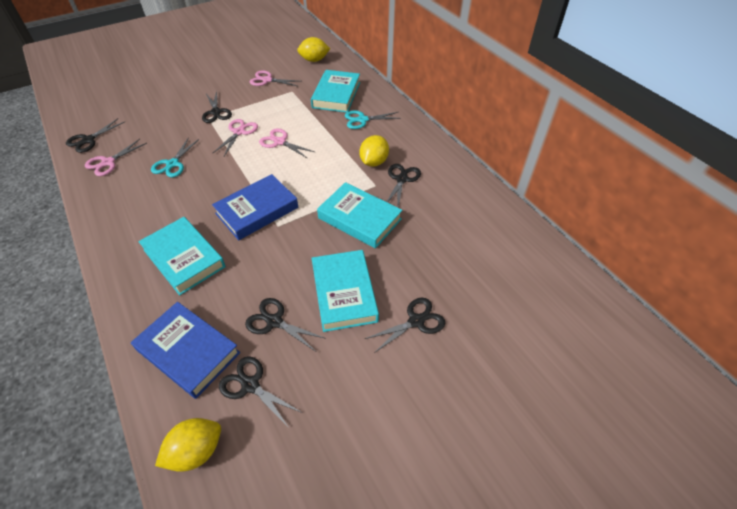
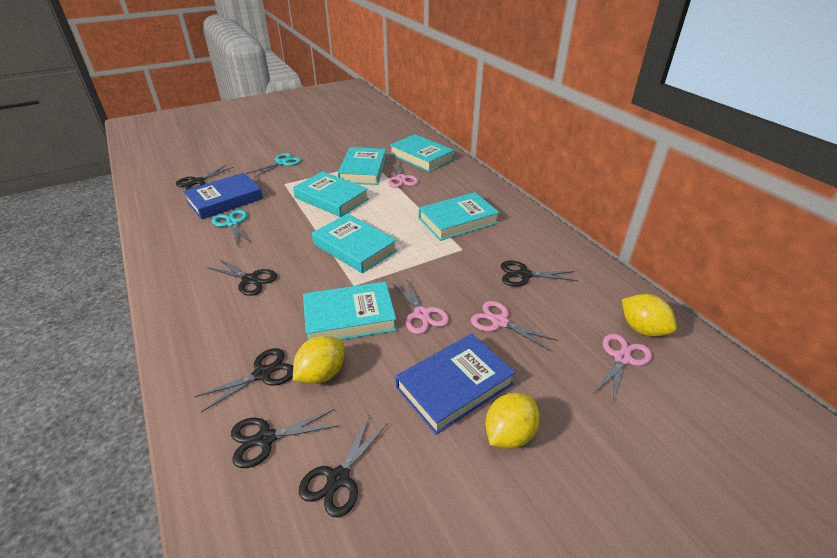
turquoise book: 4 -> 6

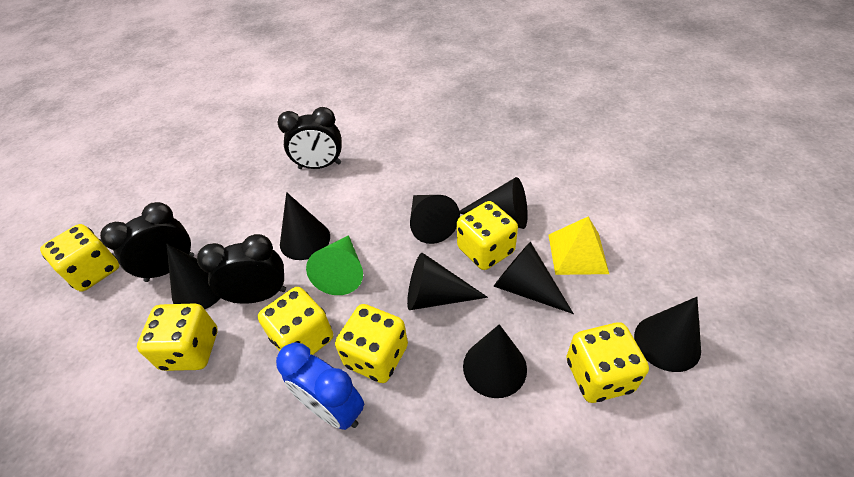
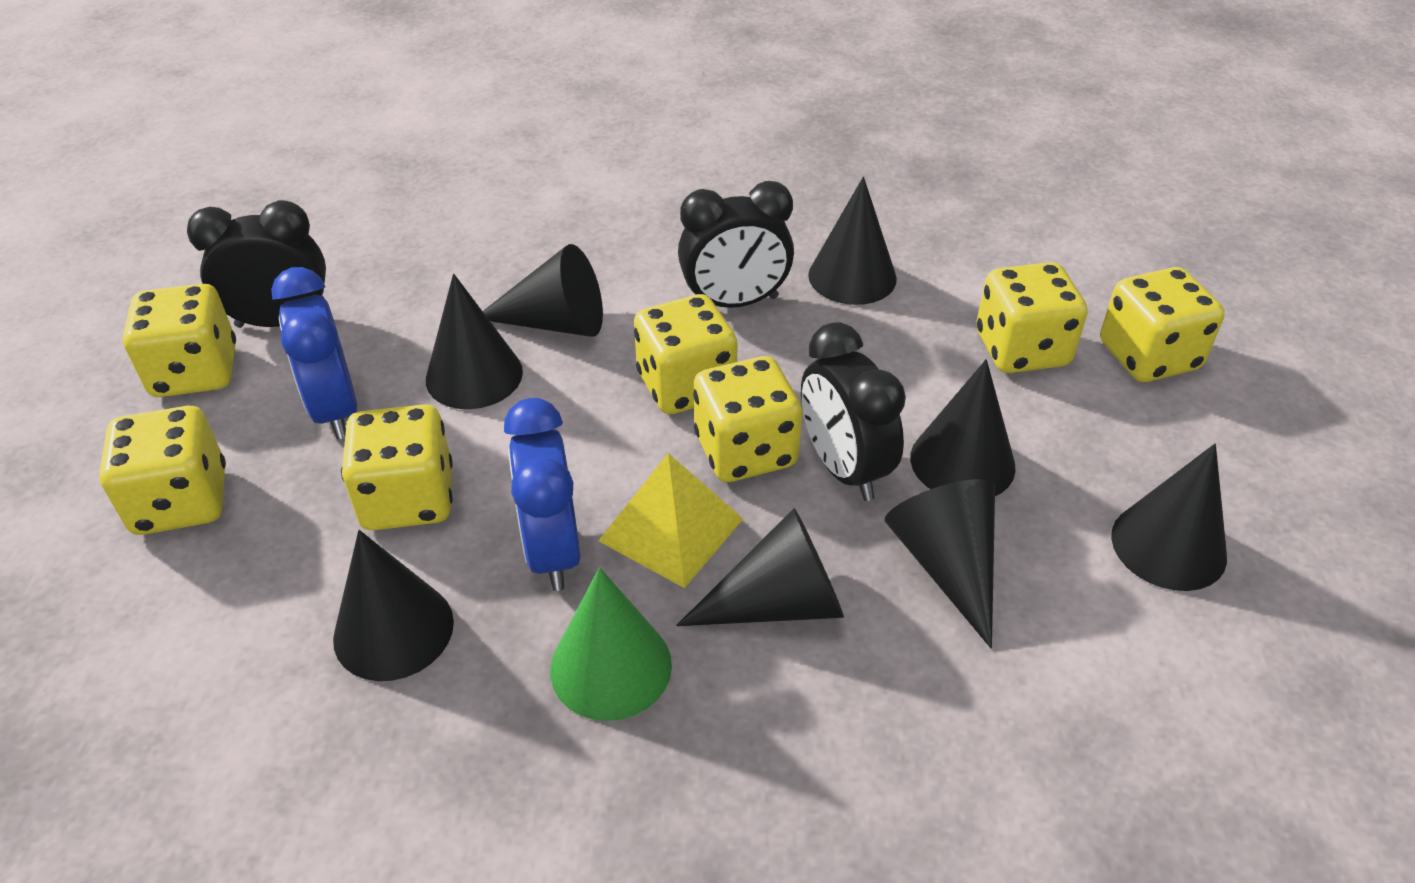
blue clock: 1 -> 2
yellow dice: 6 -> 7

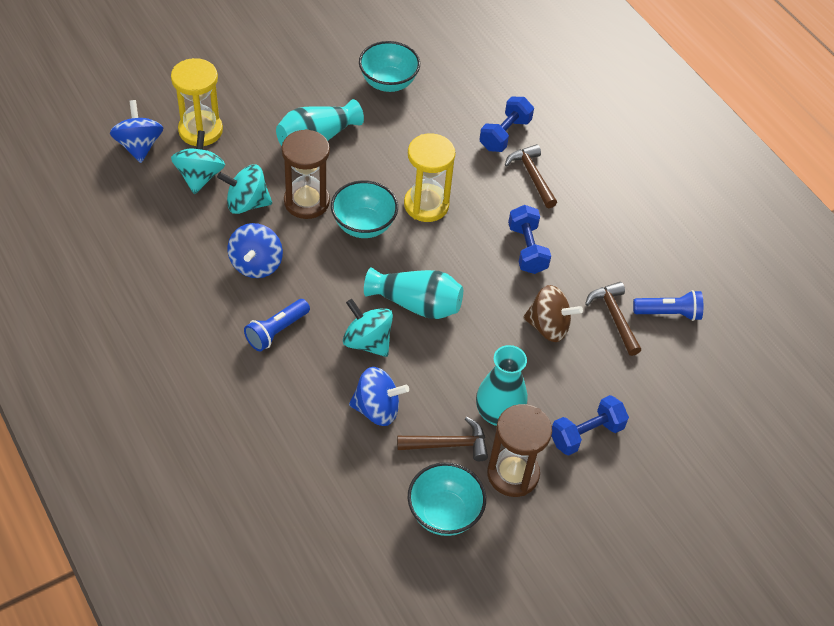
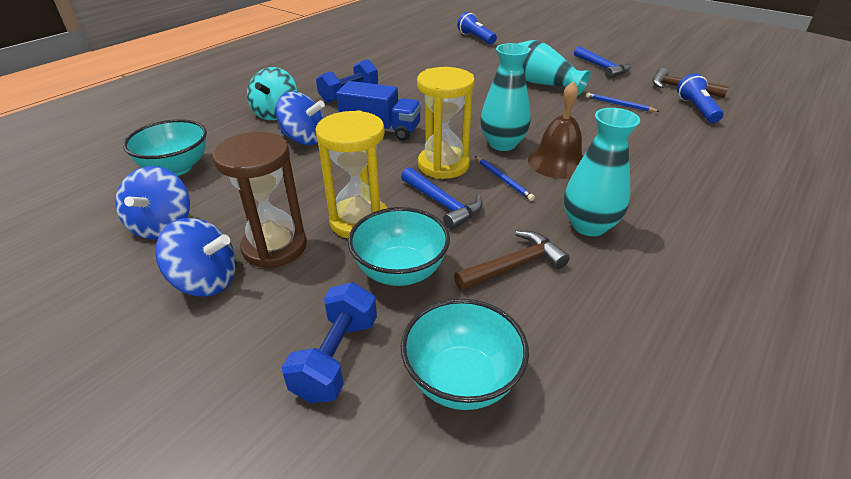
blue dumbbell: 3 -> 2
blue hammer: 0 -> 2
blue pencil: 0 -> 2
blue truck: 0 -> 1
brown bell: 0 -> 1
brown hammer: 3 -> 2
brown hourglass: 2 -> 1
brown spinning top: 1 -> 0
turquoise spinning top: 3 -> 1

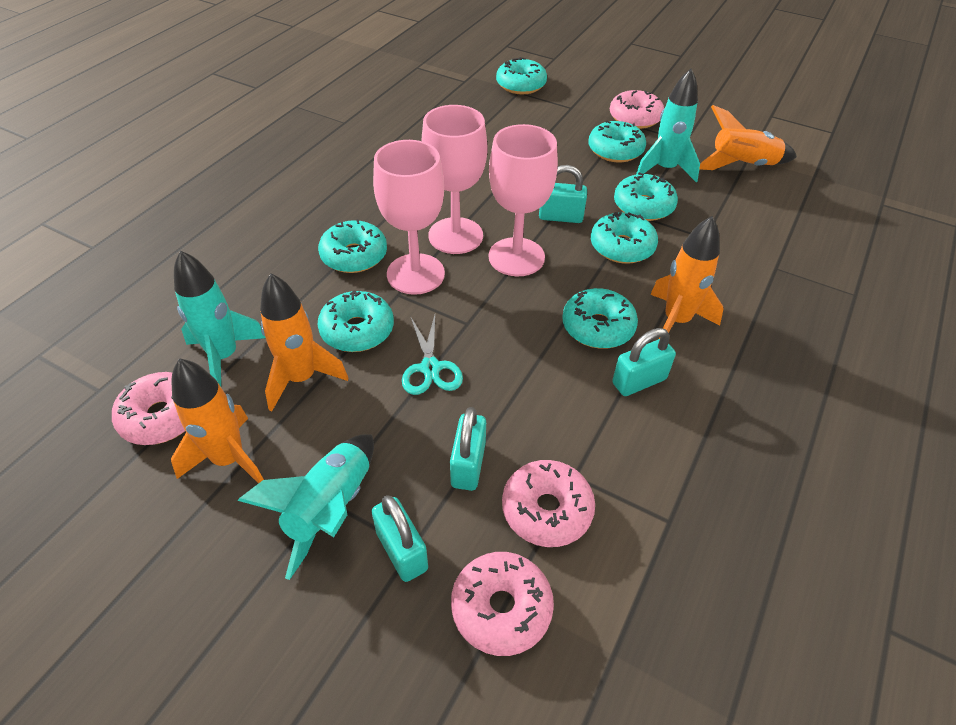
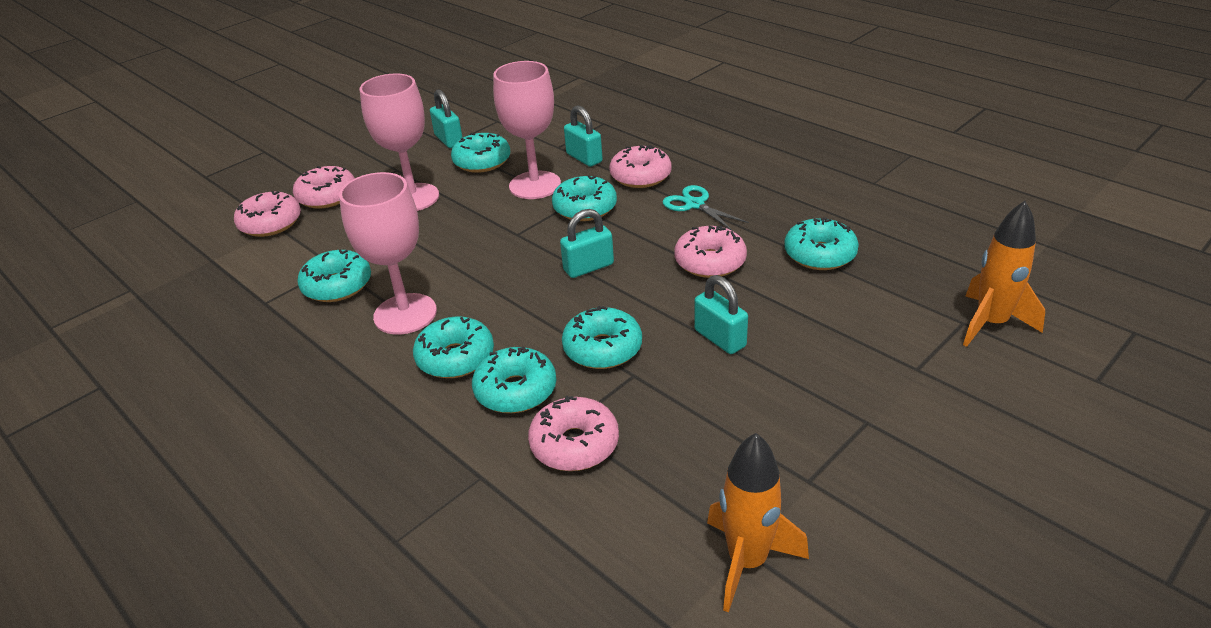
orange rocket: 4 -> 2
pink donut: 4 -> 5
turquoise rocket: 3 -> 0

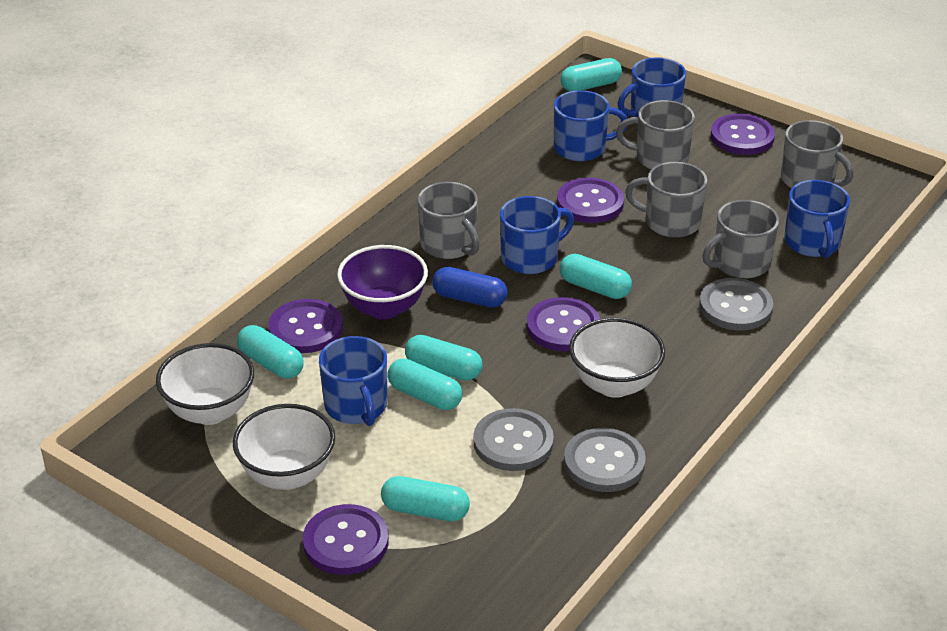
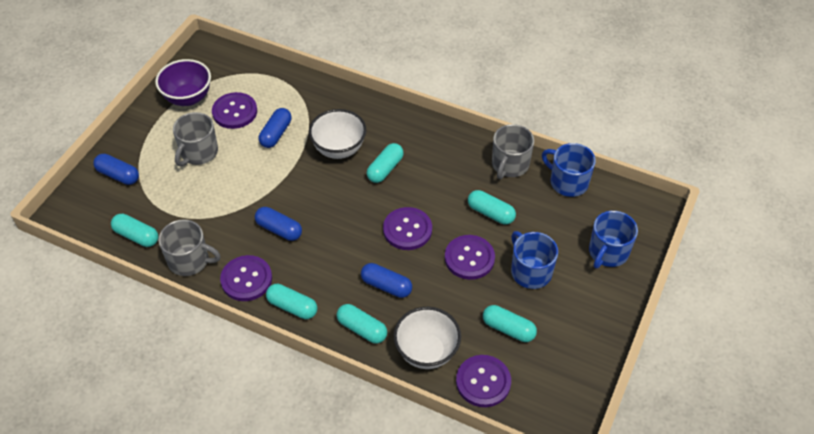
blue capsule: 1 -> 4
blue mug: 5 -> 3
grey button: 3 -> 0
grey mug: 5 -> 3
white bowl: 3 -> 2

____________________

**Exercise prompt**
An exact copy of the listing is required; return it without any pictures.

**Answer for this exercise**
turquoise book: 4 -> 6

blue clock: 1 -> 2
yellow dice: 6 -> 7

blue dumbbell: 3 -> 2
blue hammer: 0 -> 2
blue pencil: 0 -> 2
blue truck: 0 -> 1
brown bell: 0 -> 1
brown hammer: 3 -> 2
brown hourglass: 2 -> 1
brown spinning top: 1 -> 0
turquoise spinning top: 3 -> 1

orange rocket: 4 -> 2
pink donut: 4 -> 5
turquoise rocket: 3 -> 0

blue capsule: 1 -> 4
blue mug: 5 -> 3
grey button: 3 -> 0
grey mug: 5 -> 3
white bowl: 3 -> 2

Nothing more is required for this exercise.